=== EXERCISE INPUT ===
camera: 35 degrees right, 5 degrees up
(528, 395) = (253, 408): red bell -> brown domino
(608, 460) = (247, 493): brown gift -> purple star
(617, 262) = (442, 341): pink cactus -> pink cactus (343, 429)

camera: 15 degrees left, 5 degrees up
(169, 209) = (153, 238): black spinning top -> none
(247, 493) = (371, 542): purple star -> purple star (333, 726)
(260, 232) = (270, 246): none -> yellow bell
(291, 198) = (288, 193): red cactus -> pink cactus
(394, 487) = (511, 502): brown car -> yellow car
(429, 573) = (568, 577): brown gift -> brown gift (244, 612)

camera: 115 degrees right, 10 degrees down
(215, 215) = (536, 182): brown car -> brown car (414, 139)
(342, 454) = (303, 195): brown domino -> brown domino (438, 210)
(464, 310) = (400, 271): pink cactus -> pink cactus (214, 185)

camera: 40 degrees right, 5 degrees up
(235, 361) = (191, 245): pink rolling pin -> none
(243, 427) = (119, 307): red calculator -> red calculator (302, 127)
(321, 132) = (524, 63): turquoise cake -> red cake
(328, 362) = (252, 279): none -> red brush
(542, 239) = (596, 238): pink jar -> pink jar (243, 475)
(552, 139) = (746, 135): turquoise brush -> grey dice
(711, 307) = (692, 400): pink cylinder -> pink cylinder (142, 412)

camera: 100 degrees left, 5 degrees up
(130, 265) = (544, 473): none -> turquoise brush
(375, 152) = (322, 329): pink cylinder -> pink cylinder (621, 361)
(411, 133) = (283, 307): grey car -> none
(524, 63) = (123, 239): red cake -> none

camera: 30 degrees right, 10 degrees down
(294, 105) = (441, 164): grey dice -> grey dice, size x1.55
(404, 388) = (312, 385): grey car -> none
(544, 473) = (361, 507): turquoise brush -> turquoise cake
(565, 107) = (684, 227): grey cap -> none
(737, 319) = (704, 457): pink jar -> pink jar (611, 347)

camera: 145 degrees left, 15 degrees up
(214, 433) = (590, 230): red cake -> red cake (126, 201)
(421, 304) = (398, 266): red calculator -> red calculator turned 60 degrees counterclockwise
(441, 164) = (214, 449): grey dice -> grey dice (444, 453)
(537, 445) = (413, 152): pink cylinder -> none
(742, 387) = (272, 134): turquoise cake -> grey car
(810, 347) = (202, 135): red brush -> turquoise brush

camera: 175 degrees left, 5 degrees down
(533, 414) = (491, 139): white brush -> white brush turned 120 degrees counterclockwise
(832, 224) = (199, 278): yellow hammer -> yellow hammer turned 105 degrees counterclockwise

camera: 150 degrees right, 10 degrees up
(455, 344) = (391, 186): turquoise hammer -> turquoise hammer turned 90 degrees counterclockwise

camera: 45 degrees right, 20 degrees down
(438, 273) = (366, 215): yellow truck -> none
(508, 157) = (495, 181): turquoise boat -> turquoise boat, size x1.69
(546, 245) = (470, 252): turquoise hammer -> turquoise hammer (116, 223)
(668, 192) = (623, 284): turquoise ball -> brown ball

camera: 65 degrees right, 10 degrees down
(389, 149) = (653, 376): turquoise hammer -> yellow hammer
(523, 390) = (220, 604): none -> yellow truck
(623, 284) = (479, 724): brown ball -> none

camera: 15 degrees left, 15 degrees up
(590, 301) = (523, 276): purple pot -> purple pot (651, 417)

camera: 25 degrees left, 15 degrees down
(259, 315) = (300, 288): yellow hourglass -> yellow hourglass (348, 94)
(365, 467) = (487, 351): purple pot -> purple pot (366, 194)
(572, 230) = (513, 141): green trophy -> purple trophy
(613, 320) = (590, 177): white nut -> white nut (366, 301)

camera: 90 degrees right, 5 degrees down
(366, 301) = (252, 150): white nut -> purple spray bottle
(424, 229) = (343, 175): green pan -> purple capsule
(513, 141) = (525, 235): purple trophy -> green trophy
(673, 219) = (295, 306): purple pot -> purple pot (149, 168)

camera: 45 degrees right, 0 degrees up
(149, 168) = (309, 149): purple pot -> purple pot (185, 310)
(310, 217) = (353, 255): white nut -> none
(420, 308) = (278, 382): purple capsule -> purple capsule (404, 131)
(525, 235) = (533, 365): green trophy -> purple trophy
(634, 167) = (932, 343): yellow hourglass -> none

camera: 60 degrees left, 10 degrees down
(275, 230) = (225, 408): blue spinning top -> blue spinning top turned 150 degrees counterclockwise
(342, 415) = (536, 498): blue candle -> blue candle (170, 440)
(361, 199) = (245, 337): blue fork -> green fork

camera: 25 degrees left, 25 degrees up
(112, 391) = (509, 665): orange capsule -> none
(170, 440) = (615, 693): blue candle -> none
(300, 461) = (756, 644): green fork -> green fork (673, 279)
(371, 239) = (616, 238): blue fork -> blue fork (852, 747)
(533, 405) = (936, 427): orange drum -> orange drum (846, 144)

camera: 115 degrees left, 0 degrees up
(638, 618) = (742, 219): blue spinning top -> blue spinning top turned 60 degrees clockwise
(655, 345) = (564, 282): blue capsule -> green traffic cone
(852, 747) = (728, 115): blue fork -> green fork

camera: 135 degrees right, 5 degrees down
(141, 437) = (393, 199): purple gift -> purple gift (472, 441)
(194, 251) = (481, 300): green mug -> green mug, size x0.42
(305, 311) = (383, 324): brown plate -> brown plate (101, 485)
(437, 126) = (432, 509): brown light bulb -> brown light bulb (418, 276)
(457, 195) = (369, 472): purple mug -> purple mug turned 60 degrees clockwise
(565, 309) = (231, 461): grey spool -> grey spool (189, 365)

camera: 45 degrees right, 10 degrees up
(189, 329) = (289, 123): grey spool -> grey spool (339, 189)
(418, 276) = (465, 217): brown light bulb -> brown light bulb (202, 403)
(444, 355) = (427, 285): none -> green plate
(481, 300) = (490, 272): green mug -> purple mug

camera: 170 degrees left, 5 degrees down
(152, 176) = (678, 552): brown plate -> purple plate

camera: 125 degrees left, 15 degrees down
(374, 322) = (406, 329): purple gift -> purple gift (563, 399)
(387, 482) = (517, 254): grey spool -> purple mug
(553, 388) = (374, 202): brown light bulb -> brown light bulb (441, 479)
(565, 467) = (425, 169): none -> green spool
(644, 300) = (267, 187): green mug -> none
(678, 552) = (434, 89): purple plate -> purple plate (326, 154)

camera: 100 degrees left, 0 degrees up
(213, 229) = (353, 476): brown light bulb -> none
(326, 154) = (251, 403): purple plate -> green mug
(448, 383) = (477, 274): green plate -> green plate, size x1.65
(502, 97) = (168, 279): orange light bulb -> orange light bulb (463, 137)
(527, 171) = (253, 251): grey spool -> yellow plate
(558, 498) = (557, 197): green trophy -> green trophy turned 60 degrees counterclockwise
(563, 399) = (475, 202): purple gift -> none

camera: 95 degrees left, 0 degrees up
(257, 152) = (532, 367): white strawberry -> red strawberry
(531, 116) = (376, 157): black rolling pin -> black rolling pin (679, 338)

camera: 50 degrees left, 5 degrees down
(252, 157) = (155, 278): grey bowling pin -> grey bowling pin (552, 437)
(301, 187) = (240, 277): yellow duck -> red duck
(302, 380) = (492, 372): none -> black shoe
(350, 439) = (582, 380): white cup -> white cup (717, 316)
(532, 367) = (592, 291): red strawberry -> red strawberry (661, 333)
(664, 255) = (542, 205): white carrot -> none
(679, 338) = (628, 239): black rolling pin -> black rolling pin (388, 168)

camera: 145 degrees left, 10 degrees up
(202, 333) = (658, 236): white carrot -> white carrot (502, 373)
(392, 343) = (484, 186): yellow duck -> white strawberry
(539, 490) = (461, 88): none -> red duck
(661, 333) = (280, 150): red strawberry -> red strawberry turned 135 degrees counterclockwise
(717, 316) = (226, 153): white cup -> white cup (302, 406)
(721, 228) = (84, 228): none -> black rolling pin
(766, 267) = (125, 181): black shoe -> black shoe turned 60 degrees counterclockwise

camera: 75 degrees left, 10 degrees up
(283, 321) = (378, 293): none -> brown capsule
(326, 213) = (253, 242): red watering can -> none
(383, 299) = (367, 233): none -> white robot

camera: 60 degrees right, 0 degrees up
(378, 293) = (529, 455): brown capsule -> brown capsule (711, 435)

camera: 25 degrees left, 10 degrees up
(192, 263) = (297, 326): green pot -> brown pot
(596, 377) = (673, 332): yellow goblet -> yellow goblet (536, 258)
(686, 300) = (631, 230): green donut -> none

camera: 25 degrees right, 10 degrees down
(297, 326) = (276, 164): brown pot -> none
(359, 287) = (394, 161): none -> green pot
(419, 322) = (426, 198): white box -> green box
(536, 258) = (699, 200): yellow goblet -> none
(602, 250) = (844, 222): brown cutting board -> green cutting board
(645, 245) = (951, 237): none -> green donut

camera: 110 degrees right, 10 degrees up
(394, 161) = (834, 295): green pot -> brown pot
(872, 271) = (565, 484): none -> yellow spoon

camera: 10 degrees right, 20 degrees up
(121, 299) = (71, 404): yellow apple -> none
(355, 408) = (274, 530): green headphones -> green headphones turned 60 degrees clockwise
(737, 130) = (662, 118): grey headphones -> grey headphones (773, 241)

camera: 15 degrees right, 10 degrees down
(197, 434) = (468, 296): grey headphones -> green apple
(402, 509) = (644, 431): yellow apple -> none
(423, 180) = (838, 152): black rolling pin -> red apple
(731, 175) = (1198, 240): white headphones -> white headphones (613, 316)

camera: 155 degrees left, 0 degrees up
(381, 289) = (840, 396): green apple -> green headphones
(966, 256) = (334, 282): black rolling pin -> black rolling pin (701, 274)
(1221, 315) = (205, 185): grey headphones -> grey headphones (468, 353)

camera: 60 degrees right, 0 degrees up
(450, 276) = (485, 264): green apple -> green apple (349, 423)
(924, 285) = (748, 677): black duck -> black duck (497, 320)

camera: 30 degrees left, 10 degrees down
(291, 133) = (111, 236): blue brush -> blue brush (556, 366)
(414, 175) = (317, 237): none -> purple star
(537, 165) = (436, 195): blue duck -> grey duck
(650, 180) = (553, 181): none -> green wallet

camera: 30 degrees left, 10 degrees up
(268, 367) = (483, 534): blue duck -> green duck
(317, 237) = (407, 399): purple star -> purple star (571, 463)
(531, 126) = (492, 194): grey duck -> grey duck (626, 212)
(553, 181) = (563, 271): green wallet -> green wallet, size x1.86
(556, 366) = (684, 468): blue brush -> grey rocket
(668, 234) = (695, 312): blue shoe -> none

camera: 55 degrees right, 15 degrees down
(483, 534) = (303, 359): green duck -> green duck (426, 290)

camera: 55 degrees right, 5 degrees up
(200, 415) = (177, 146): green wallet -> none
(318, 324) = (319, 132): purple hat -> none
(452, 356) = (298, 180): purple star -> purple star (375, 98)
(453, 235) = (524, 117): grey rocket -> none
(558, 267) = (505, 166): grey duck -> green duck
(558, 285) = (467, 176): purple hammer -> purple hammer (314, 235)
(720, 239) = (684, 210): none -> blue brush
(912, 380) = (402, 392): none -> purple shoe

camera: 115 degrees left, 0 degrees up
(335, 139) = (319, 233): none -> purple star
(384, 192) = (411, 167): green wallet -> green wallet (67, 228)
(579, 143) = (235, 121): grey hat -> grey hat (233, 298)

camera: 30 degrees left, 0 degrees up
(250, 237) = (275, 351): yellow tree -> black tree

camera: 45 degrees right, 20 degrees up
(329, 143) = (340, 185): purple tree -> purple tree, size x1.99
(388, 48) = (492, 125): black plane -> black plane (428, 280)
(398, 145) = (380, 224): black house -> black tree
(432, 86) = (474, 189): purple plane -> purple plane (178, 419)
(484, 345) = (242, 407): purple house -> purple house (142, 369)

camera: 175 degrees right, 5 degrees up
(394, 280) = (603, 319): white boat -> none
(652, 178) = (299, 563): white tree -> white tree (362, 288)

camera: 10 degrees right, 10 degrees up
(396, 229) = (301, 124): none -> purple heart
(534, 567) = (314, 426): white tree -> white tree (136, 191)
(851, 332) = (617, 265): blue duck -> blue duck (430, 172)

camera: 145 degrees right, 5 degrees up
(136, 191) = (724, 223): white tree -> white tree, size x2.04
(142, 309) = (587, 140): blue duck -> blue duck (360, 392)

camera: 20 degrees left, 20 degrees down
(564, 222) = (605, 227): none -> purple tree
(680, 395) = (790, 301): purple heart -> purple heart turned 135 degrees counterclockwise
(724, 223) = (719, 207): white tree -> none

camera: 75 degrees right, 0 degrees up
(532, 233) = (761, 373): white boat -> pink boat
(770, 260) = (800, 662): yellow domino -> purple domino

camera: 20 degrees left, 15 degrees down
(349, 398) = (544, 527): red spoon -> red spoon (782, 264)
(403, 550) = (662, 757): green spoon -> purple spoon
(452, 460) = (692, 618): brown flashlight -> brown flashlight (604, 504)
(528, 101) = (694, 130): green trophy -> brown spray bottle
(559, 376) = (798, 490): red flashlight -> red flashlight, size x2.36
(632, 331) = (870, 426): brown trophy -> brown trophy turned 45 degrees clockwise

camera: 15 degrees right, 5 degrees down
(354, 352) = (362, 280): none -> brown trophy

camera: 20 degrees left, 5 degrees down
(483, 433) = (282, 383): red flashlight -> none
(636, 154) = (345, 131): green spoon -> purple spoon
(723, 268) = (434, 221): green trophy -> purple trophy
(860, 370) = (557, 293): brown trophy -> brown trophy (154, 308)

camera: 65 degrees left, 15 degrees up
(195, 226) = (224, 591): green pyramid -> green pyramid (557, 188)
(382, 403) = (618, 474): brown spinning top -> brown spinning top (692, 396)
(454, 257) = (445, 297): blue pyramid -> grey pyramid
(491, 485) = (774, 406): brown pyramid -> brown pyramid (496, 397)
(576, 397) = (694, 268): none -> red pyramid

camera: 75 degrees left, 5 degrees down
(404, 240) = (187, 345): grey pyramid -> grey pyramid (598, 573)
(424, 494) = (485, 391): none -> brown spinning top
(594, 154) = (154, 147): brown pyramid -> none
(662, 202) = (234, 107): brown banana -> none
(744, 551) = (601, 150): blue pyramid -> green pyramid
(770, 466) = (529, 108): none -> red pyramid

=== GOAL OF THE EXERCISE ===
Say how many lines of the data hold the string "capsule", with no other words in your reply.

=== SOLUTION BELOW ===
6